> **The task**: Before you reproduce the entries that follow, strip out any image they contain and keep the rest exact.

Data excerpts:
####

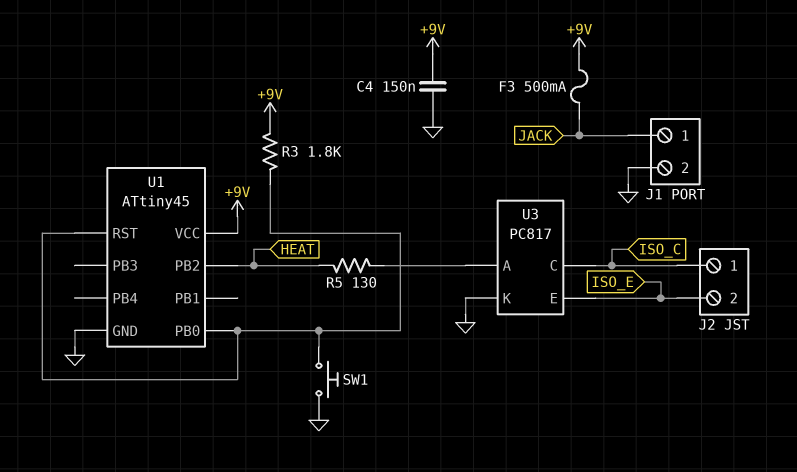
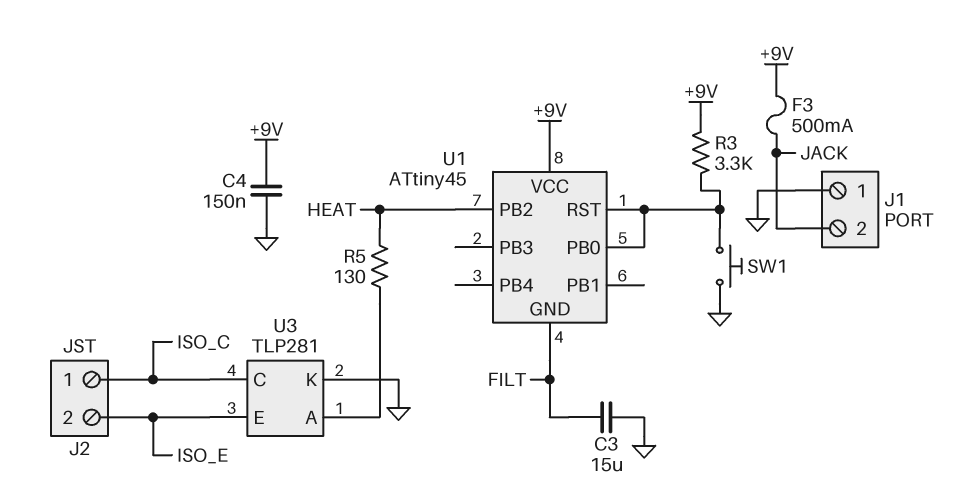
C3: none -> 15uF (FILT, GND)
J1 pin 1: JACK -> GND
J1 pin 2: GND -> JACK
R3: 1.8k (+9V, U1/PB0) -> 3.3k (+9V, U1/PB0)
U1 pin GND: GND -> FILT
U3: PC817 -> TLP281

####

> **Answer to this task**:
C3: none -> 15uF (FILT, GND)
J1 pin 1: JACK -> GND
J1 pin 2: GND -> JACK
R3: 1.8k (+9V, U1/PB0) -> 3.3k (+9V, U1/PB0)
U1 pin GND: GND -> FILT
U3: PC817 -> TLP281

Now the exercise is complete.